Brief – Starting at the first line of the records below, reproduce every line up to and including the line with "green traffic cone: [162,292,214,362]", but leave out all pictures.

Data entries
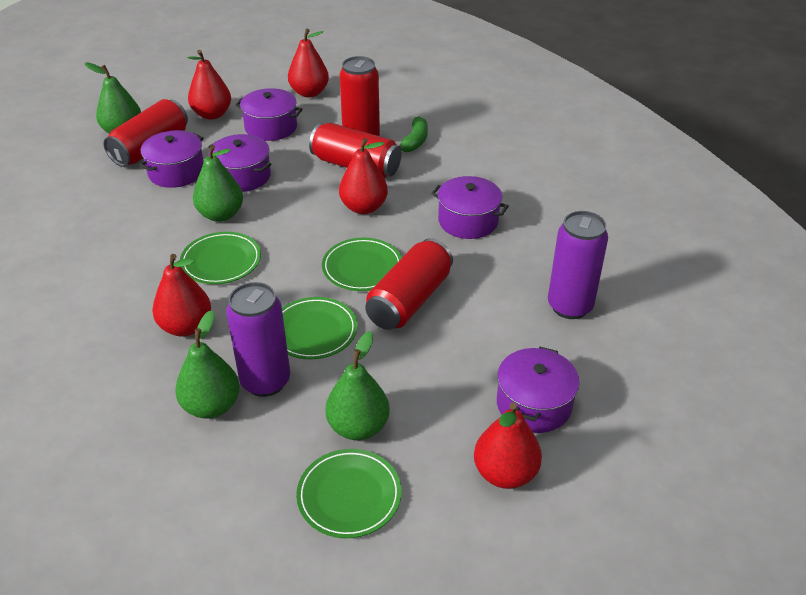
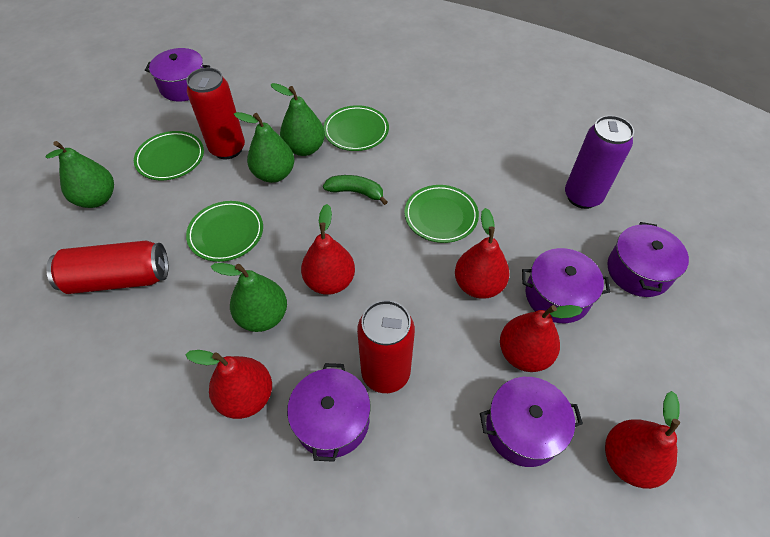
purple can: [226,282,290,397] [548,211,608,319] = 2 -> [565,115,634,209] = 1
red can: [103,99,188,167] [309,123,401,178] [339,56,380,136] [365,238,453,330] = 4 -> [46,240,168,294] [186,68,245,159] [357,300,415,393] = 3

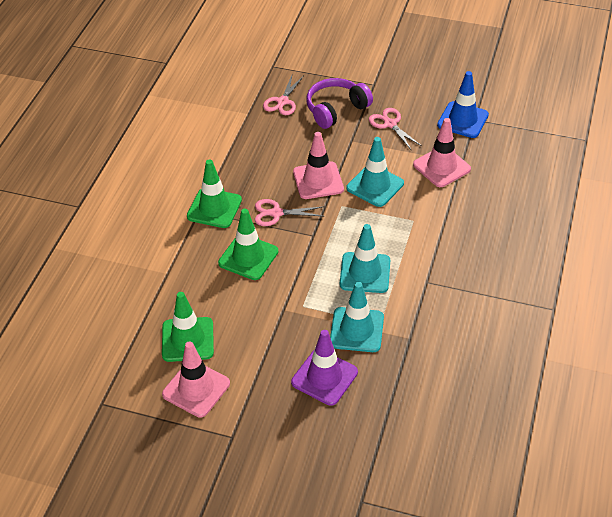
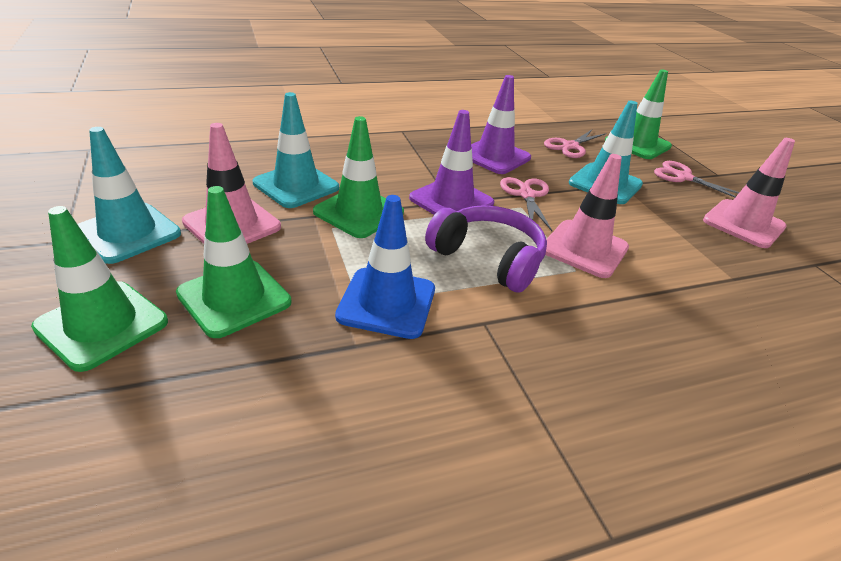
green traffic cone: [162,292,214,362] [187,159,242,228] [218,209,278,280] = 3 -> [31,206,168,372] [176,186,291,338] [313,116,404,238] [605,69,672,159] = 4
purple traffic cone: [291,330,358,406] = 1 -> [409,110,494,215] [471,75,531,174] = 2

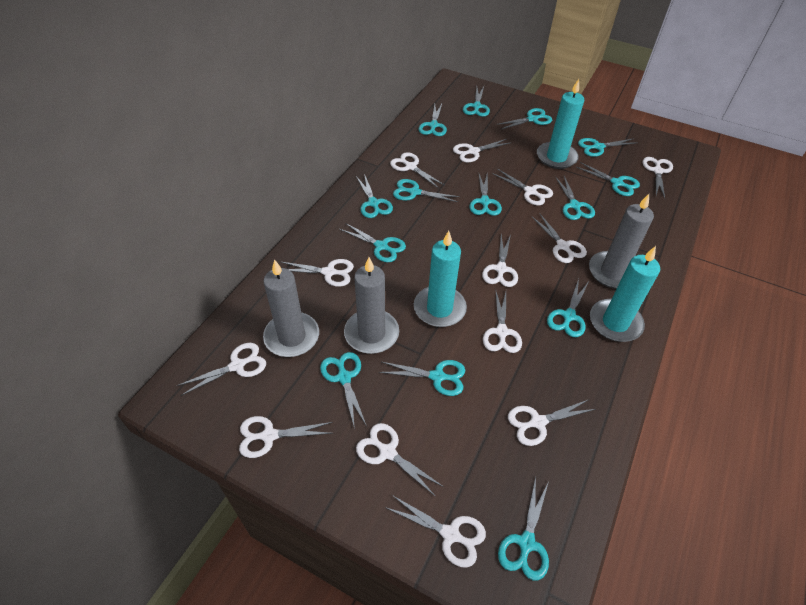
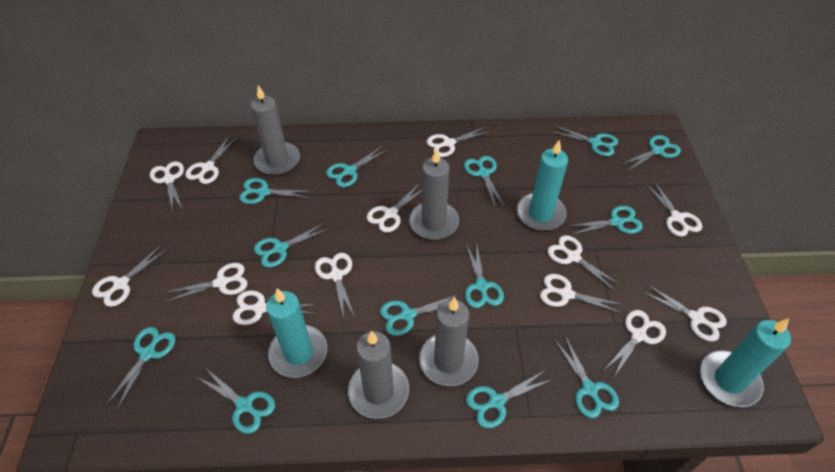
grey candle: [263,259,319,357] [344,257,399,354] [589,194,654,289] = 3 -> [251,85,300,175] [348,331,409,419] [409,148,459,240] [419,297,479,386] = 4
turquoise scissors: [320,352,366,429] [340,223,406,262] [356,174,393,218] [379,360,465,396] [393,179,460,202] [419,104,447,136] [463,86,490,117] [469,172,502,216] [497,108,552,130] [498,476,549,581] [547,279,589,337] [555,176,595,220] [576,162,640,196] [578,138,636,157] = 14 -> [106,327,176,410] [196,369,275,434] [239,178,311,204] [254,223,329,268] [326,146,388,187] [380,294,459,336] [464,156,505,207] [465,242,504,308] [466,370,553,428] [551,125,618,156] [554,336,619,418] [569,206,643,235] [621,135,681,171] = 13

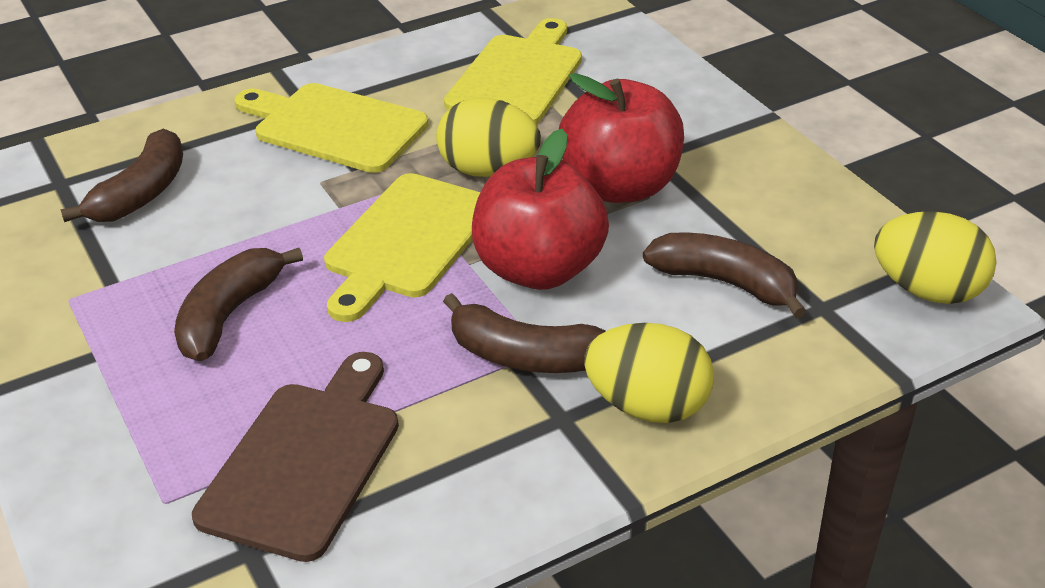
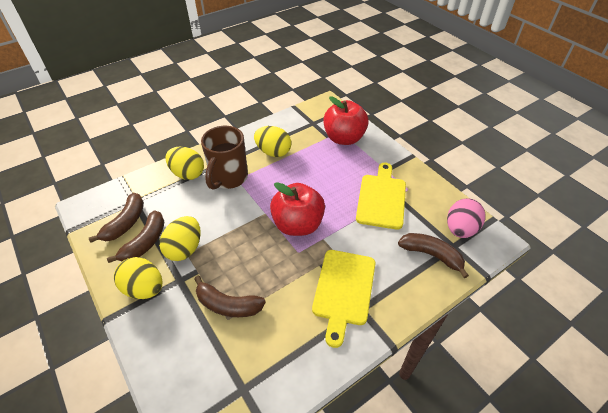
brown cutting board: [192,352,399,562] = 1 -> none = 0
brown mug: none = 0 -> [201,126,248,190] = 1
pink egg: none = 0 -> [447,198,485,238] = 1
yellow cutting board: [235,83,428,173] [324,173,480,322] [444,18,582,125] = 3 -> [312,250,376,348] [356,163,406,230] = 2
yellow egg: [436,98,541,177] [584,323,714,423] [874,211,997,304] = 3 -> [114,257,162,299] [159,216,201,261] [166,147,204,180] [254,126,291,157] = 4

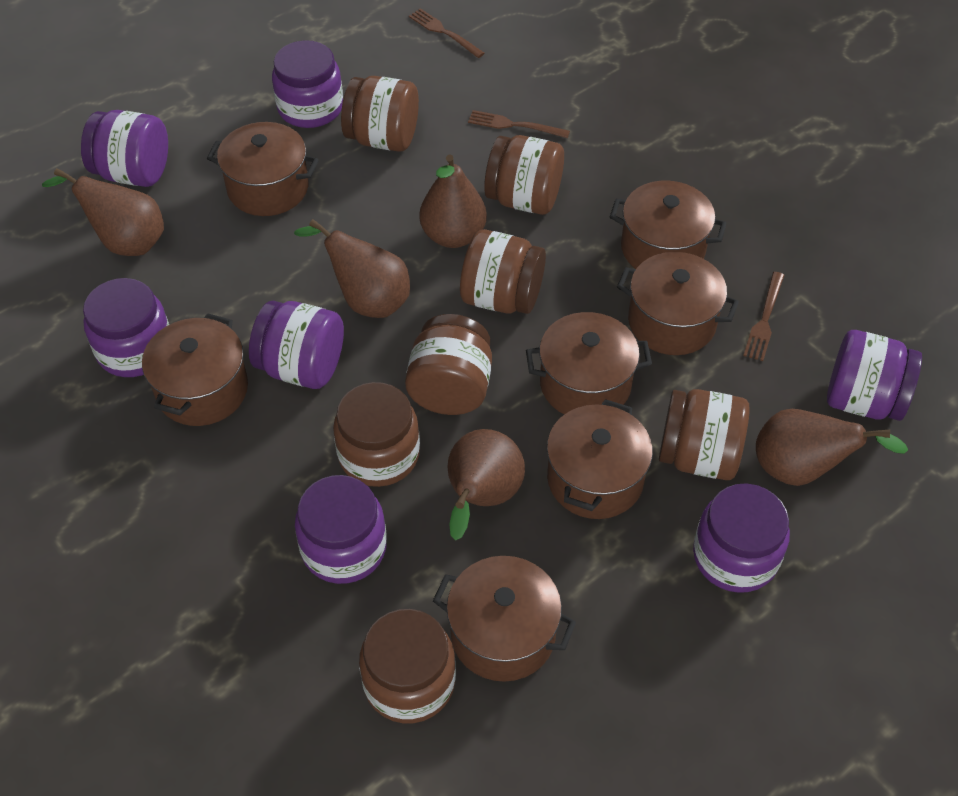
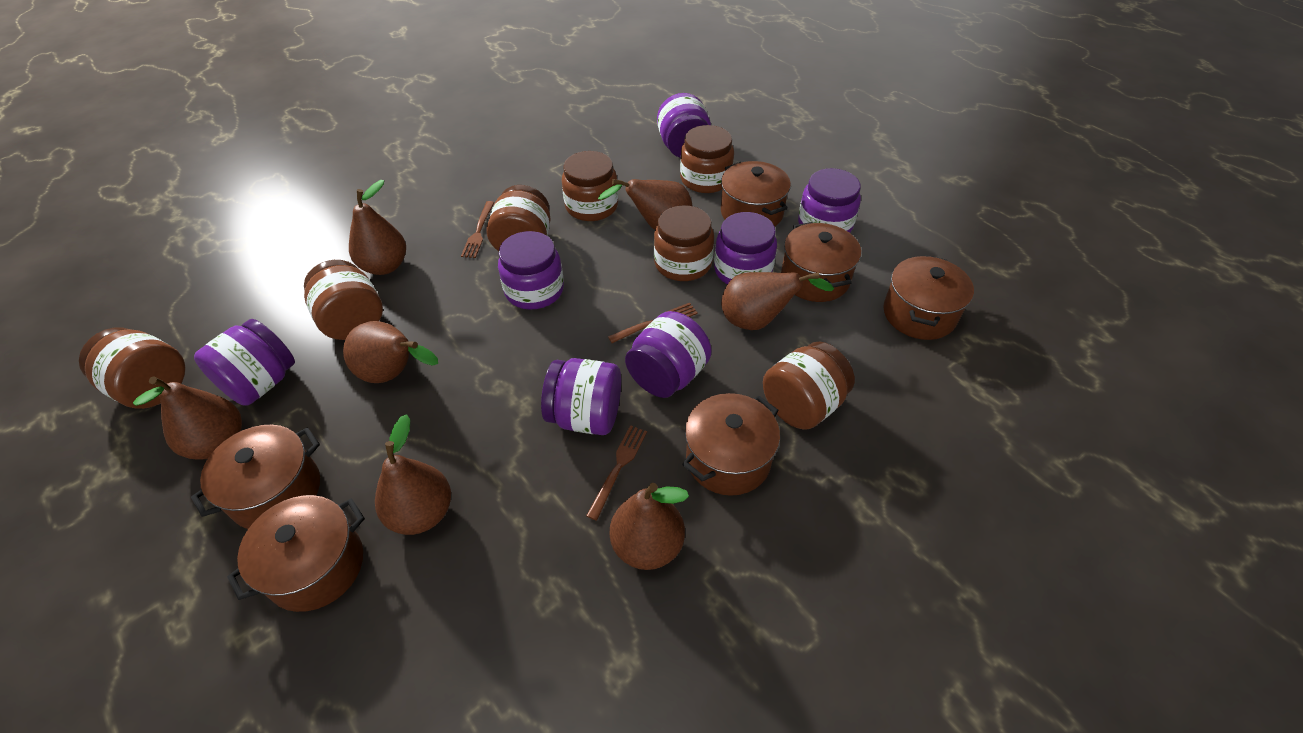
brown pear: [42,168,164,256] [294,219,410,318] [420,154,487,248] [448,429,525,541] [756,409,908,486] = 5 -> [133,376,242,460] [343,321,438,383] [349,180,406,275] [375,414,451,535] [598,179,692,230] [610,483,689,570] [721,272,834,330] = 7
brown pot: [142,313,248,426] [207,122,319,216] [433,556,576,682] [526,312,652,415] [547,399,653,519] [610,181,727,269] [617,252,739,355] = 7 -> [191,425,320,529] [227,495,365,612] [682,393,780,496] [721,161,791,226] [781,222,861,302] [884,255,974,340] = 6

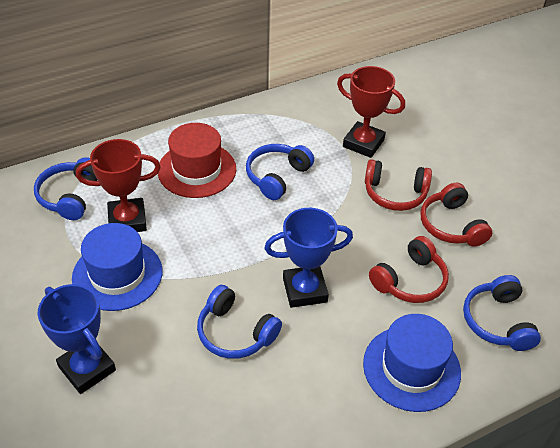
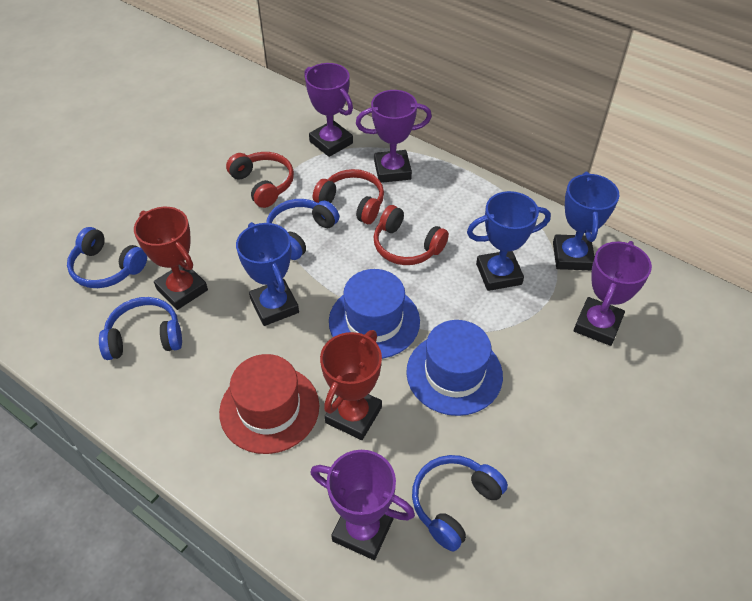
blue trophy: [37,284,116,394] [265,208,353,308] = 2 -> [236,222,299,326] [467,191,551,291] [553,172,619,270] = 3
purple trophy: none = 0 -> [304,63,353,157] [310,450,415,560] [356,90,432,183] [574,241,652,346] = 4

Result –
purple can: [226,282,290,397] [548,211,608,319] = 2 -> [565,115,634,209] = 1
red can: [103,99,188,167] [309,123,401,178] [339,56,380,136] [365,238,453,330] = 4 -> [46,240,168,294] [186,68,245,159] [357,300,415,393] = 3

green traffic cone: [162,292,214,362] [187,159,242,228] [218,209,278,280] = 3 -> [31,206,168,372] [176,186,291,338] [313,116,404,238] [605,69,672,159] = 4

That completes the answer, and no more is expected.